BEGIN Supplied data

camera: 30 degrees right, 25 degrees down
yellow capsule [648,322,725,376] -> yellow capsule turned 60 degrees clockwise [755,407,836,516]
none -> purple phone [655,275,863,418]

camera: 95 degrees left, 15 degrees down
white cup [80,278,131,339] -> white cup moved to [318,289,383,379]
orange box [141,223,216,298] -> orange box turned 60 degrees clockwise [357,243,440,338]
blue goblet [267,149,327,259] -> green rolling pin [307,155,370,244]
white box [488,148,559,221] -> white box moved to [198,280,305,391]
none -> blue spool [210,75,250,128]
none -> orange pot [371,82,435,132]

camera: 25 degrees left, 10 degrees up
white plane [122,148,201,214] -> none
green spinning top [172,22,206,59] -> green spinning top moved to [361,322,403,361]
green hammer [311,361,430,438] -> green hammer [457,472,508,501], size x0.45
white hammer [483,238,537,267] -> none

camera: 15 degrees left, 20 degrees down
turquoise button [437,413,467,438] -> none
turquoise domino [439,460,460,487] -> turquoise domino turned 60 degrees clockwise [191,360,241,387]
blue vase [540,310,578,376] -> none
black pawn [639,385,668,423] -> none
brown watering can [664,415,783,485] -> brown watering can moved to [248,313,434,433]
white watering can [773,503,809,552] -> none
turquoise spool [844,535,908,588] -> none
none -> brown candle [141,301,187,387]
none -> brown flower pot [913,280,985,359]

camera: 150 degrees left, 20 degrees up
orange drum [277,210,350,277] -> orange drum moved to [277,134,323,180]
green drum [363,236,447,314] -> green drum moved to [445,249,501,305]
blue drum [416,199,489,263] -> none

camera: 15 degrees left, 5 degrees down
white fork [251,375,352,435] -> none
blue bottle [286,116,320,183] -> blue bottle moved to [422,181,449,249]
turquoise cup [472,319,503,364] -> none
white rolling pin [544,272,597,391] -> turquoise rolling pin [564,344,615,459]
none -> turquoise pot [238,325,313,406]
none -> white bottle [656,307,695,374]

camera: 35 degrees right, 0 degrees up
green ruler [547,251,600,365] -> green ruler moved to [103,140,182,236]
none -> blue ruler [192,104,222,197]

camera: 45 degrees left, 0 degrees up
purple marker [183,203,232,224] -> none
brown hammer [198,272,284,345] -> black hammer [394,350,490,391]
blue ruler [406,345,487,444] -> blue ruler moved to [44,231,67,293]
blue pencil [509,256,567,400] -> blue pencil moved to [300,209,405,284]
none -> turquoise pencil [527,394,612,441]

END Supplied data

> _Problem to work on_
Please reproduce all of the entries above exactly as they appear.

> _Your response_
camera: 30 degrees right, 25 degrees down
yellow capsule [648,322,725,376] -> yellow capsule turned 60 degrees clockwise [755,407,836,516]
none -> purple phone [655,275,863,418]

camera: 95 degrees left, 15 degrees down
white cup [80,278,131,339] -> white cup moved to [318,289,383,379]
orange box [141,223,216,298] -> orange box turned 60 degrees clockwise [357,243,440,338]
blue goblet [267,149,327,259] -> green rolling pin [307,155,370,244]
white box [488,148,559,221] -> white box moved to [198,280,305,391]
none -> blue spool [210,75,250,128]
none -> orange pot [371,82,435,132]

camera: 25 degrees left, 10 degrees up
white plane [122,148,201,214] -> none
green spinning top [172,22,206,59] -> green spinning top moved to [361,322,403,361]
green hammer [311,361,430,438] -> green hammer [457,472,508,501], size x0.45
white hammer [483,238,537,267] -> none

camera: 15 degrees left, 20 degrees down
turquoise button [437,413,467,438] -> none
turquoise domino [439,460,460,487] -> turquoise domino turned 60 degrees clockwise [191,360,241,387]
blue vase [540,310,578,376] -> none
black pawn [639,385,668,423] -> none
brown watering can [664,415,783,485] -> brown watering can moved to [248,313,434,433]
white watering can [773,503,809,552] -> none
turquoise spool [844,535,908,588] -> none
none -> brown candle [141,301,187,387]
none -> brown flower pot [913,280,985,359]

camera: 150 degrees left, 20 degrees up
orange drum [277,210,350,277] -> orange drum moved to [277,134,323,180]
green drum [363,236,447,314] -> green drum moved to [445,249,501,305]
blue drum [416,199,489,263] -> none

camera: 15 degrees left, 5 degrees down
white fork [251,375,352,435] -> none
blue bottle [286,116,320,183] -> blue bottle moved to [422,181,449,249]
turquoise cup [472,319,503,364] -> none
white rolling pin [544,272,597,391] -> turquoise rolling pin [564,344,615,459]
none -> turquoise pot [238,325,313,406]
none -> white bottle [656,307,695,374]

camera: 35 degrees right, 0 degrees up
green ruler [547,251,600,365] -> green ruler moved to [103,140,182,236]
none -> blue ruler [192,104,222,197]

camera: 45 degrees left, 0 degrees up
purple marker [183,203,232,224] -> none
brown hammer [198,272,284,345] -> black hammer [394,350,490,391]
blue ruler [406,345,487,444] -> blue ruler moved to [44,231,67,293]
blue pencil [509,256,567,400] -> blue pencil moved to [300,209,405,284]
none -> turquoise pencil [527,394,612,441]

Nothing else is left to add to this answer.